> Records for processing:
--- START ---
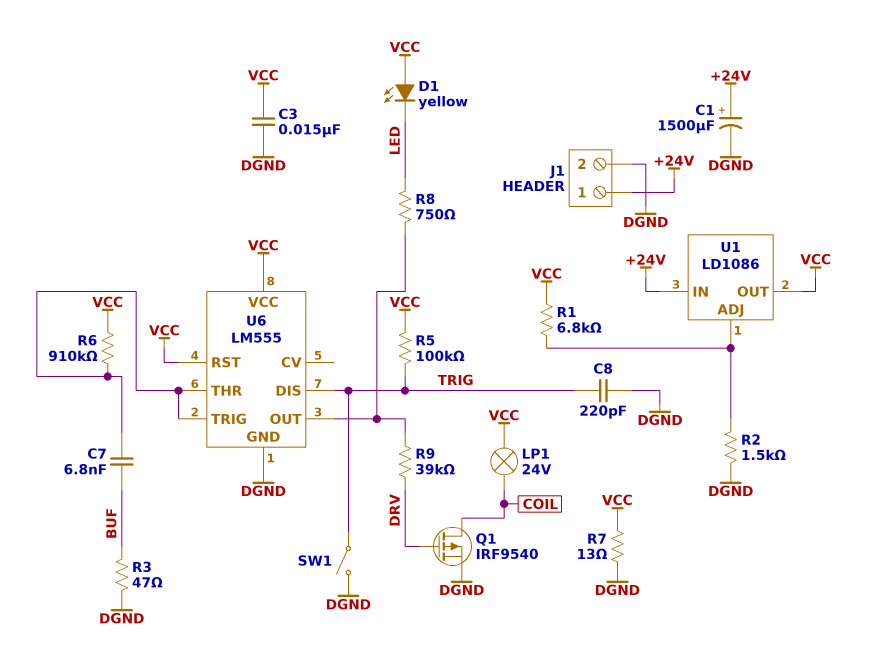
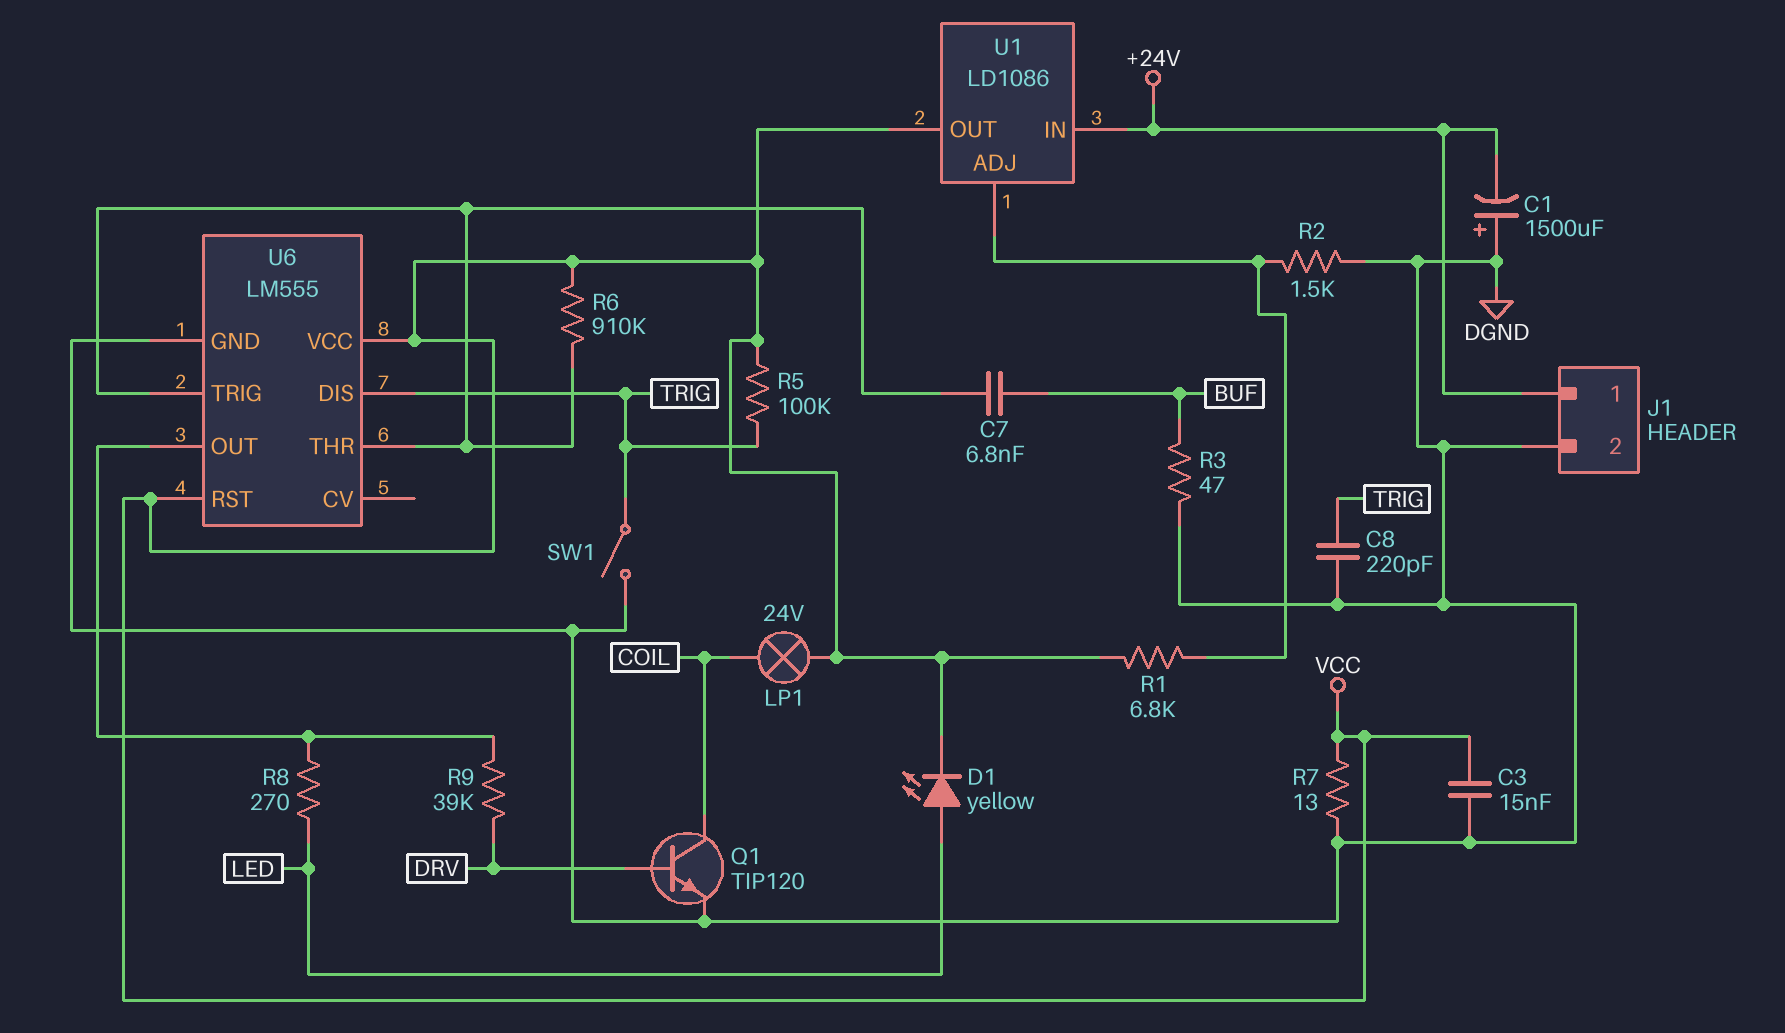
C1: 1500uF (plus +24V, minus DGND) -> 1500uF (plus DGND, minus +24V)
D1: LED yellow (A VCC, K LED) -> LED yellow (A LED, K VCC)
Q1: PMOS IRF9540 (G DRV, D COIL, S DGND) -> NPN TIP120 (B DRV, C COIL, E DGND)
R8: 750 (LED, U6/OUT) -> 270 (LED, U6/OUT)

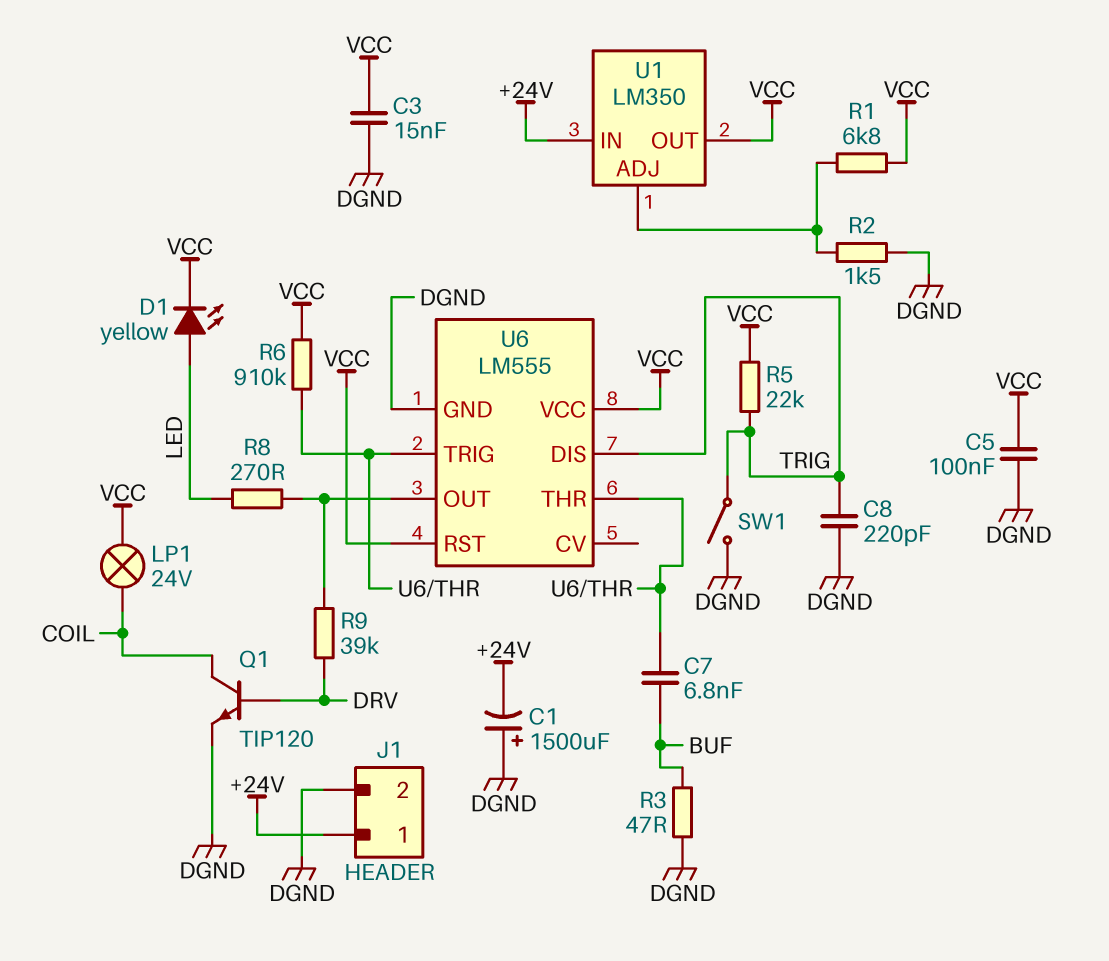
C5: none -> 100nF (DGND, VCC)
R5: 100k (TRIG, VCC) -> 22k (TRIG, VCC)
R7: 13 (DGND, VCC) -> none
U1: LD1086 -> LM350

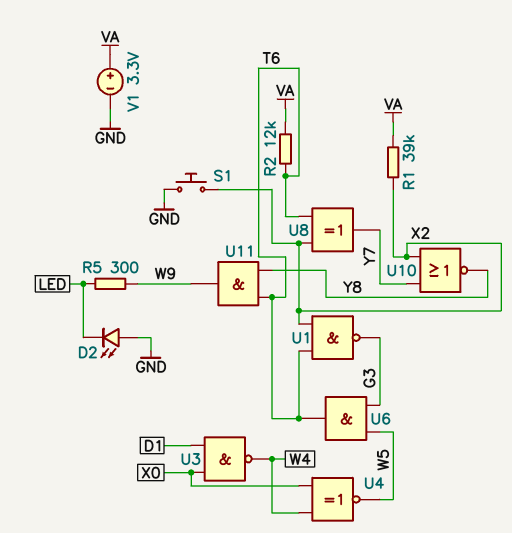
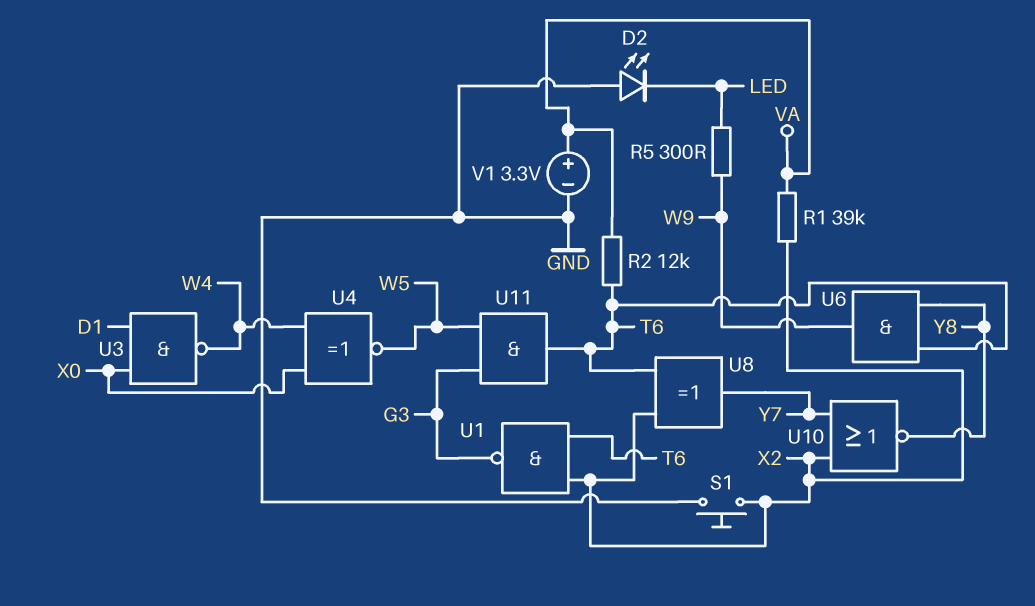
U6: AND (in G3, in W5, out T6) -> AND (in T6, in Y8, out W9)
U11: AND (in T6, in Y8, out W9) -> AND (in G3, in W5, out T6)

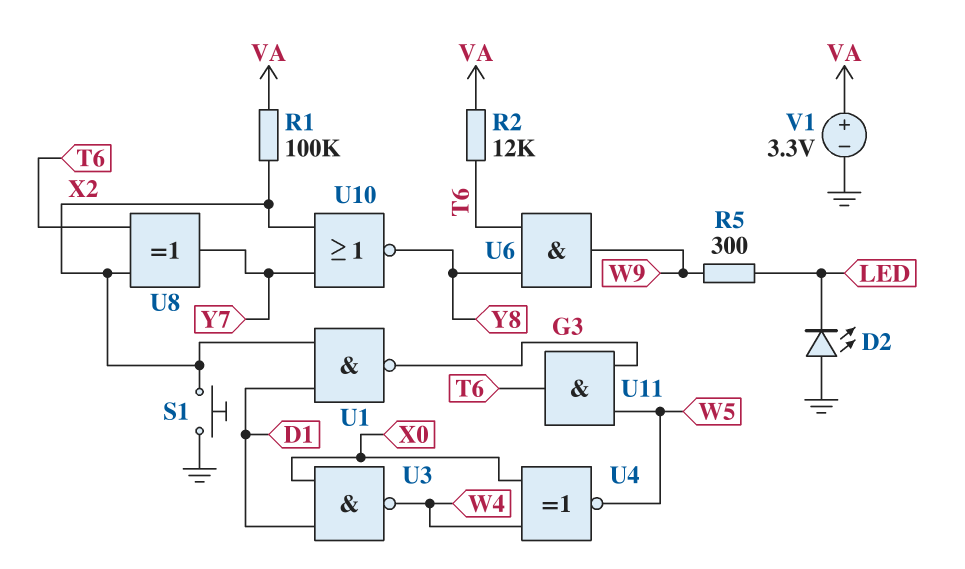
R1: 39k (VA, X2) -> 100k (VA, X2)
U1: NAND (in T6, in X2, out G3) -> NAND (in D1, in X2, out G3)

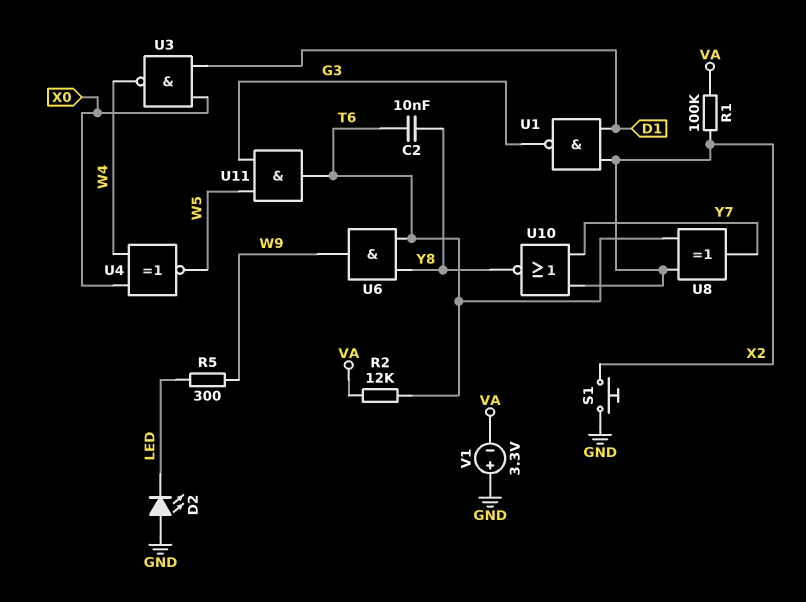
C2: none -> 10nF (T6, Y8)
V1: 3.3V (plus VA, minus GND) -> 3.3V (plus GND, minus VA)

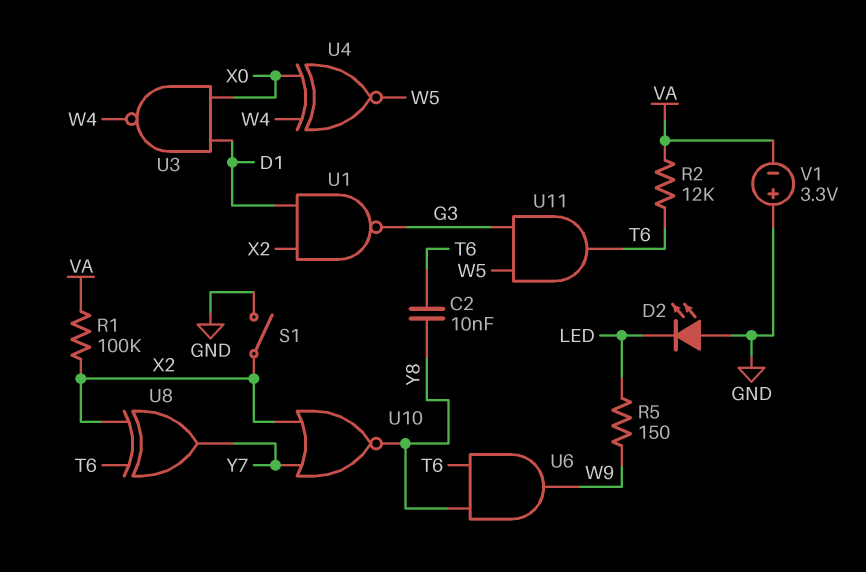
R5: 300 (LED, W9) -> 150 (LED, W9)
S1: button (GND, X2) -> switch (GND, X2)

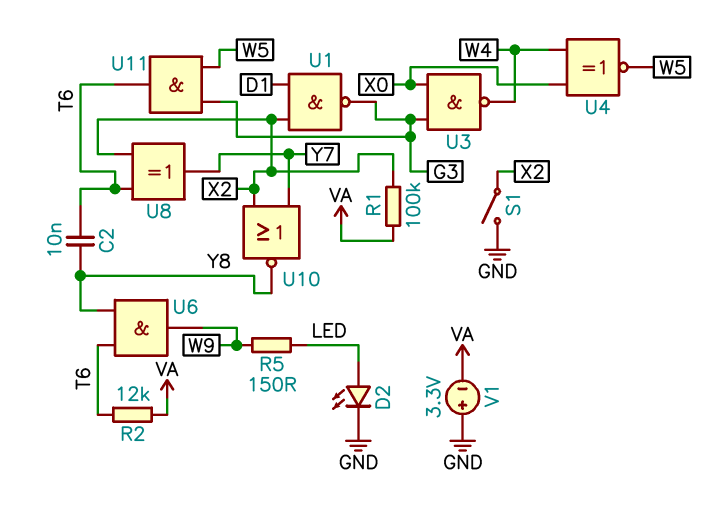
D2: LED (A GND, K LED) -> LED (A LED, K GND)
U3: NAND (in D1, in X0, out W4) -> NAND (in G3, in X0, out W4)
--- END ---
> What the task requires: Only the lines from the one with "C2: none -> 10nF (T6, Y8)" through the final line of the entries belong in the answer, set down exactly, with both ends included and no pictures.

> Task result:
C2: none -> 10nF (T6, Y8)
V1: 3.3V (plus VA, minus GND) -> 3.3V (plus GND, minus VA)

R5: 300 (LED, W9) -> 150 (LED, W9)
S1: button (GND, X2) -> switch (GND, X2)

D2: LED (A GND, K LED) -> LED (A LED, K GND)
U3: NAND (in D1, in X0, out W4) -> NAND (in G3, in X0, out W4)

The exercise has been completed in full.